-- Opening Marker --

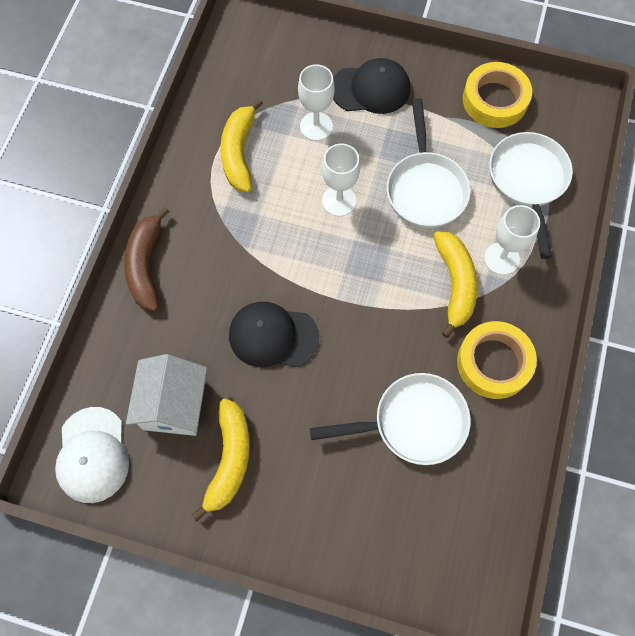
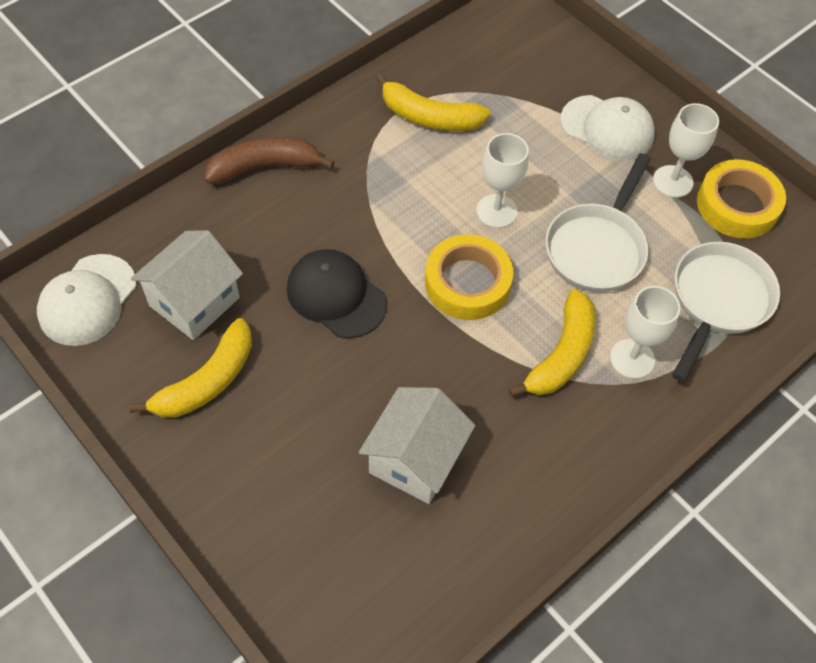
camera: 30 degrees right, 10 degrees down
brown banana [124,206,169,311] -> brown banana turned 45 degrees clockwise [204,137,334,184]
yellow banana [220,99,263,192] -> yellow banana turned 105 degrees counterclockwise [376,73,491,131]
white goblet [298,64,335,141] -> white goblet moved to [653,103,719,198]
white pan [310,373,471,465] -> white house [359,387,475,504]
black cap [333,58,410,114] -> white cap [560,95,655,161]
yellow tape [457,321,537,399] -> yellow tape moved to [425,234,513,320]

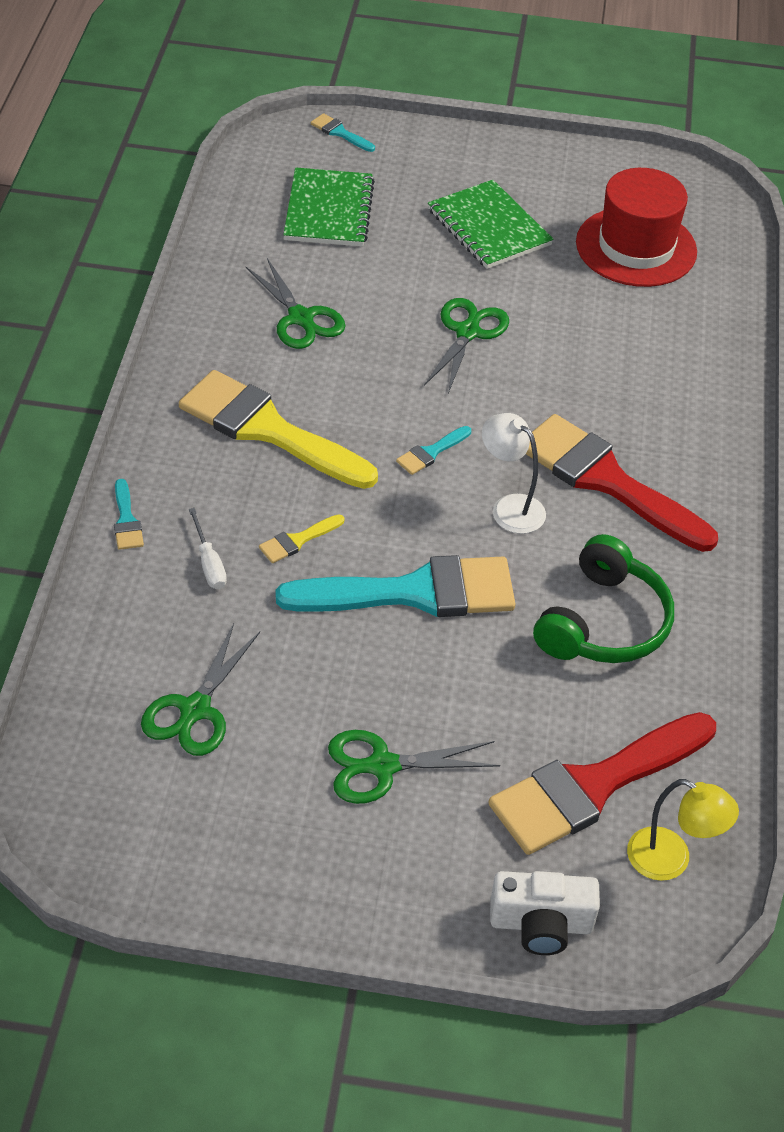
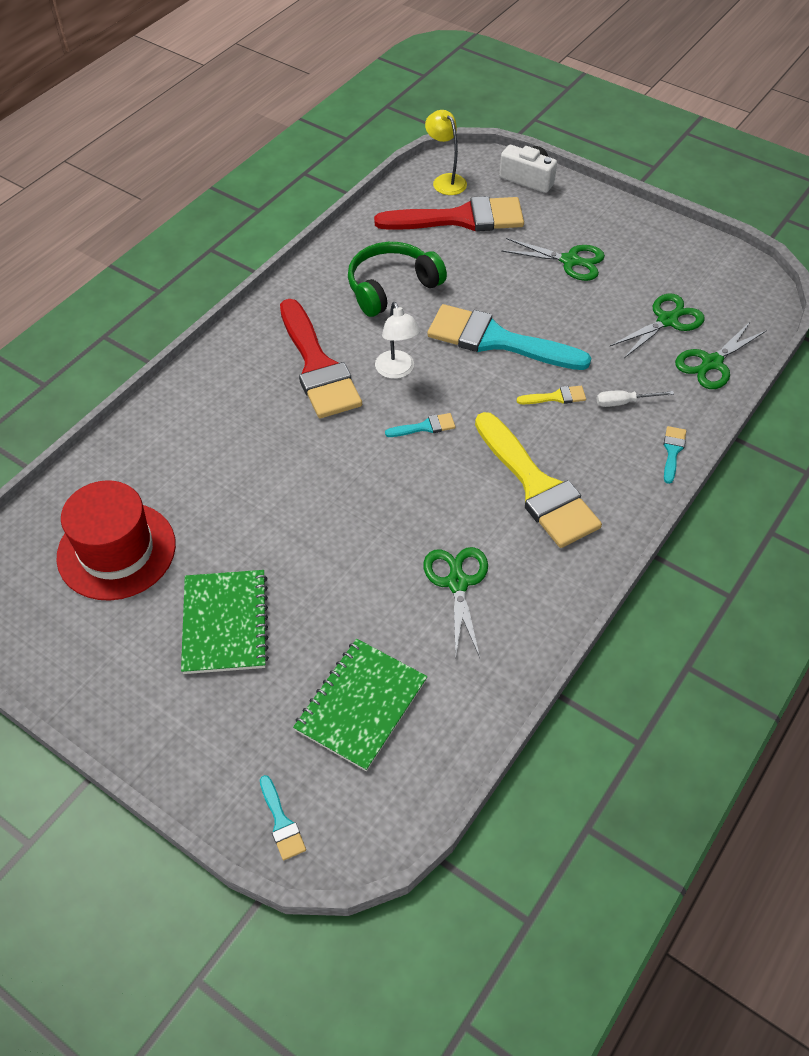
camera: 150 degrees left, 5 degrees up
white screwdriver [189,508,227,589] -> white screwdriver turned 105 degrees counterclockwise [597,390,674,407]
green scissors [424,298,509,394] -> green scissors moved to [675,321,767,389]

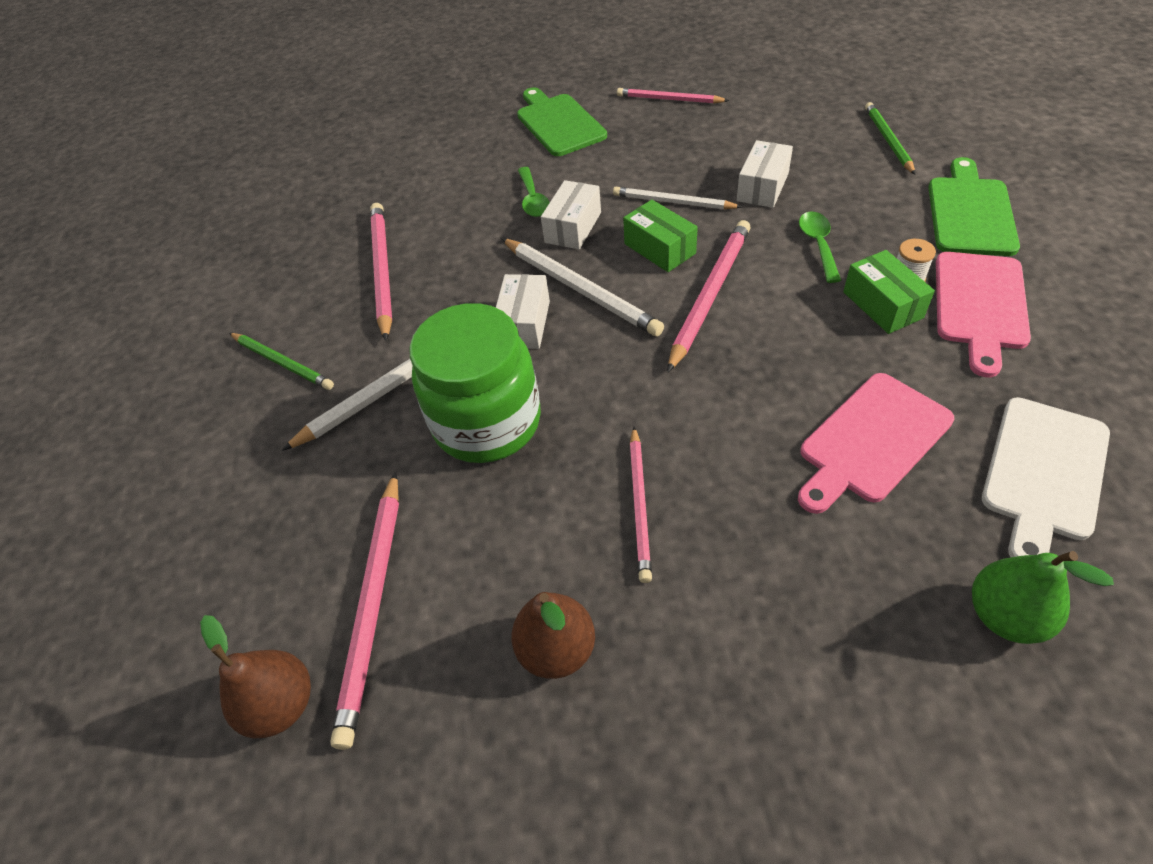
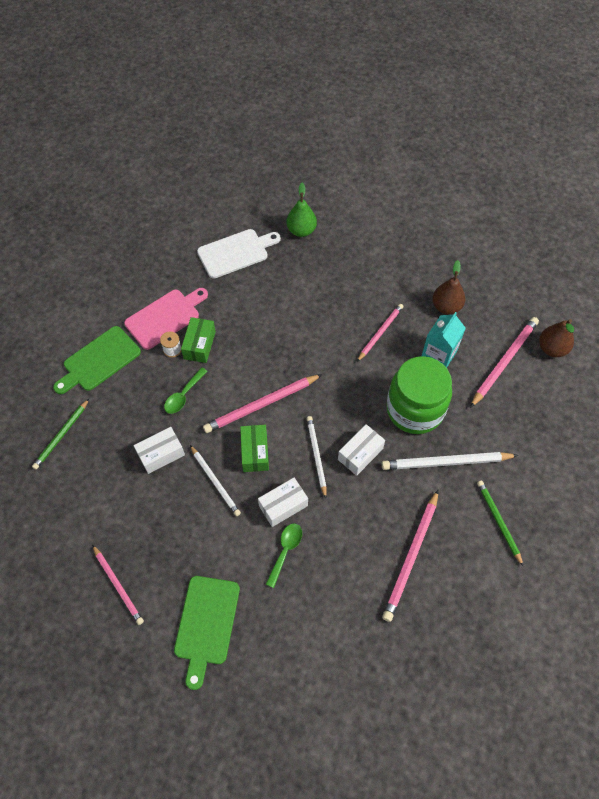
camera: 150 degrees left, 10 degrees up
white pencil [501,238,664,337] -> white pencil [307,416,327,498], size x0.66
pink cutting board [798,373,954,514] -> none
none -> turquoise carton [422,312,466,368]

-- Closing Marker --

• _TASK PROMPT_
Find the line that contains "camera: 150 degrees left, 5 degrees up". Copy it and every line after it through the end of the listing exactly, but not the pictures.

• _RESPONSE TO THIS TASK_
camera: 150 degrees left, 5 degrees up
white screwdriver [189,508,227,589] -> white screwdriver turned 105 degrees counterclockwise [597,390,674,407]
green scissors [424,298,509,394] -> green scissors moved to [675,321,767,389]

camera: 150 degrees left, 10 degrees up
white pencil [501,238,664,337] -> white pencil [307,416,327,498], size x0.66
pink cutting board [798,373,954,514] -> none
none -> turquoise carton [422,312,466,368]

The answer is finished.